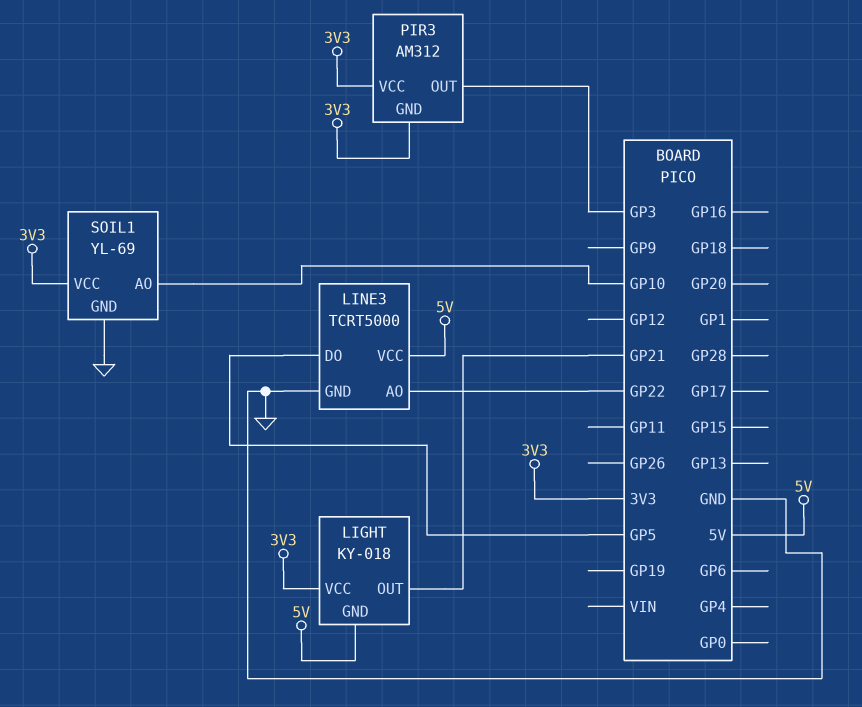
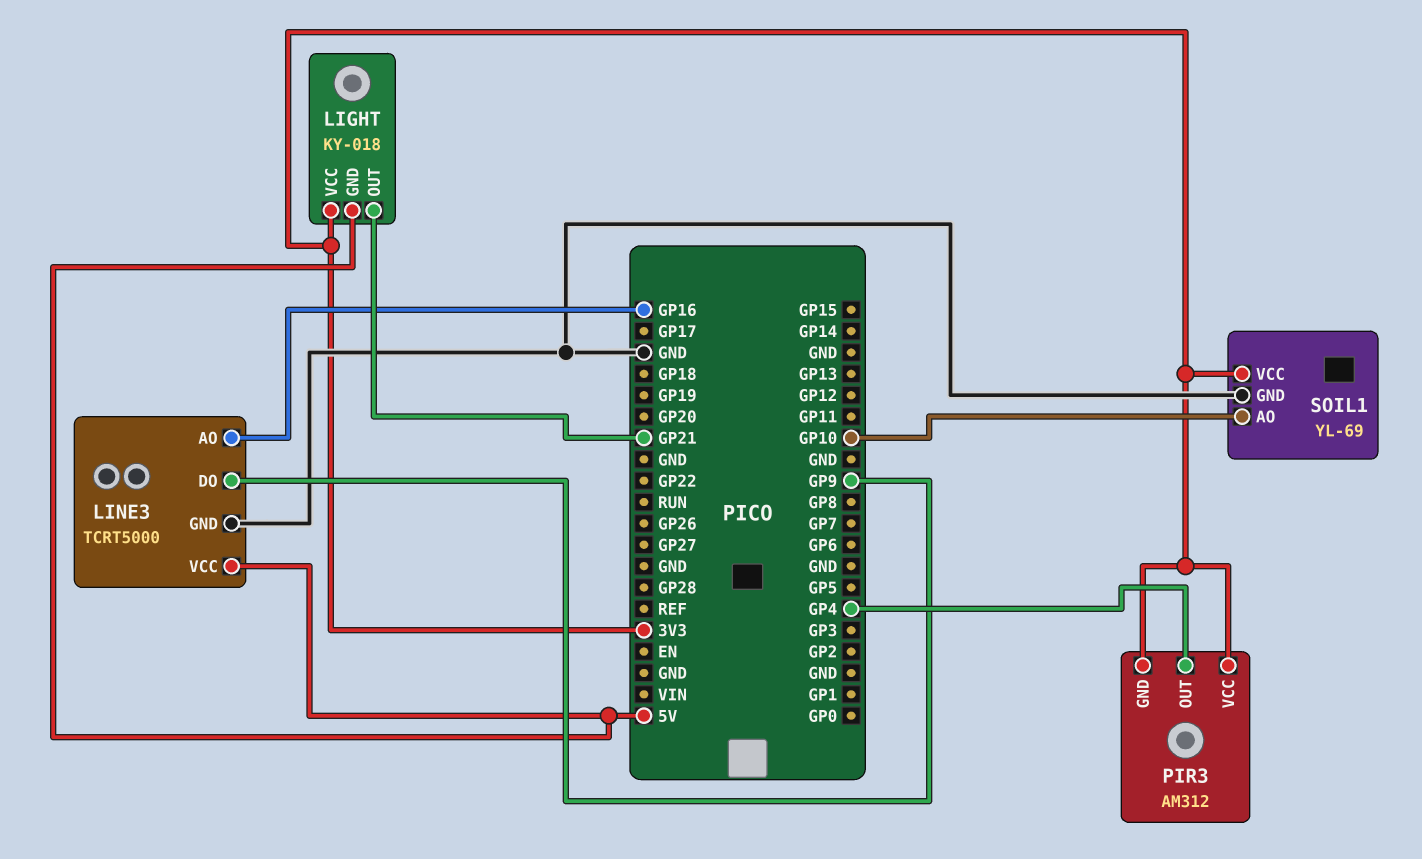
LINE3 pin AO: GP22 -> GP16
LINE3 pin DO: GP5 -> GP9
PIR3 pin OUT: GP3 -> GP4

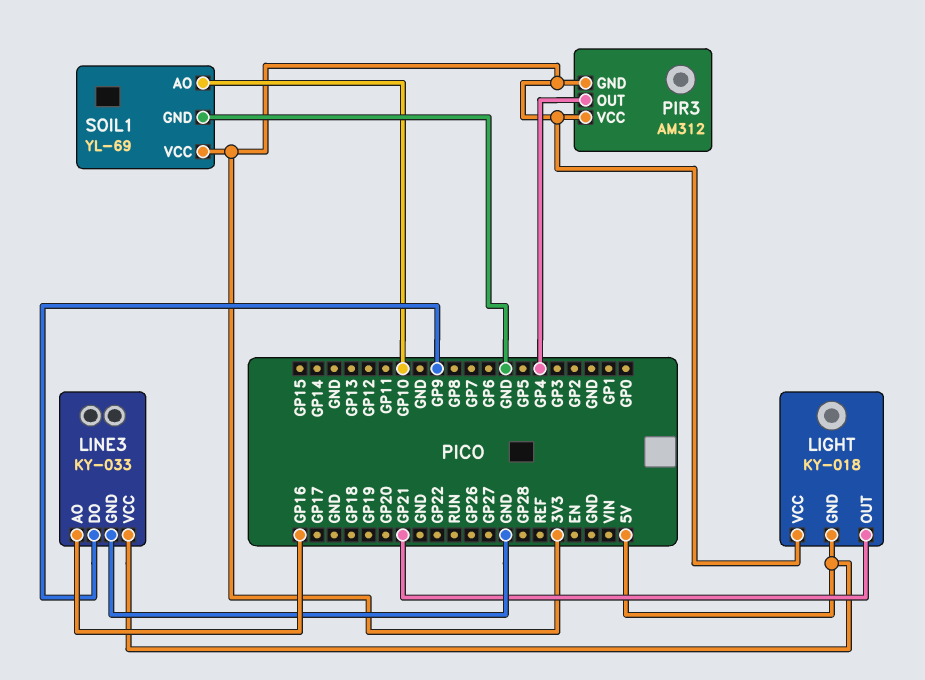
LINE3: TCRT5000 -> KY-033

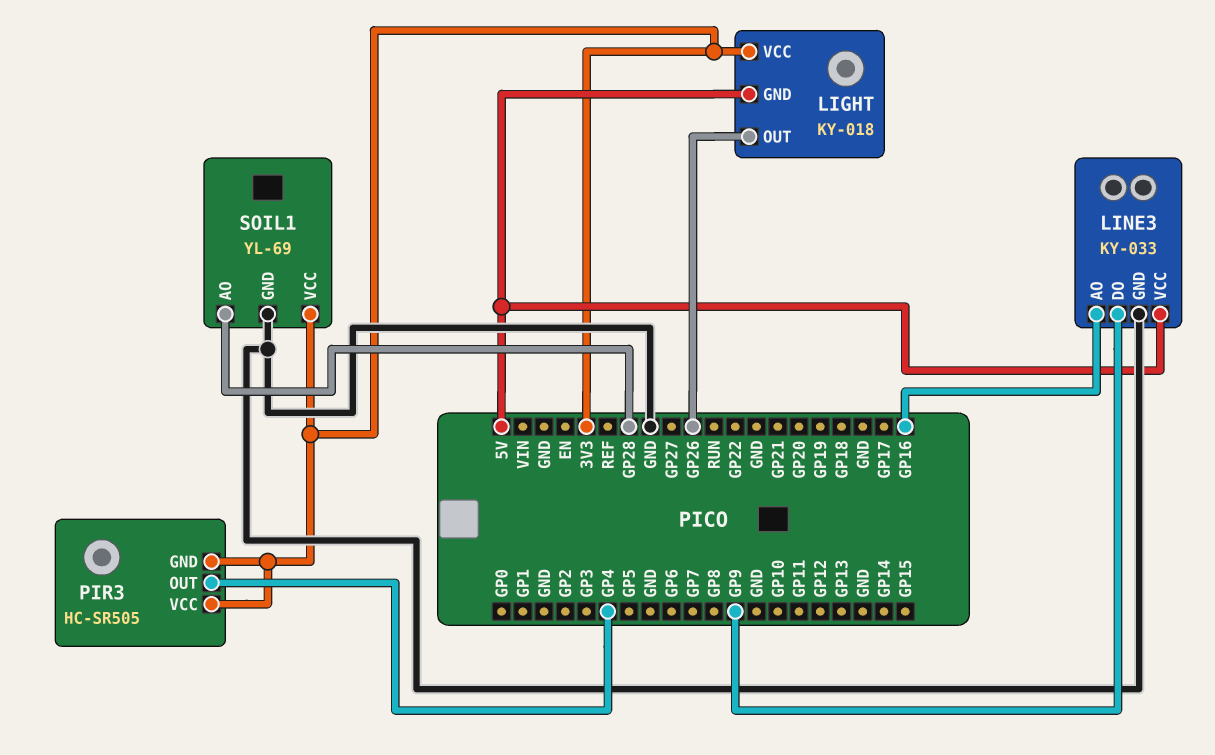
LIGHT pin OUT: GP21 -> GP26
PIR3: AM312 -> HC-SR505
SOIL1 pin AO: GP10 -> GP28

[Directions] Please reproduce every record exactly, leaving the pictures out.

[Your response]
LINE3 pin AO: GP22 -> GP16
LINE3 pin DO: GP5 -> GP9
PIR3 pin OUT: GP3 -> GP4

LINE3: TCRT5000 -> KY-033

LIGHT pin OUT: GP21 -> GP26
PIR3: AM312 -> HC-SR505
SOIL1 pin AO: GP10 -> GP28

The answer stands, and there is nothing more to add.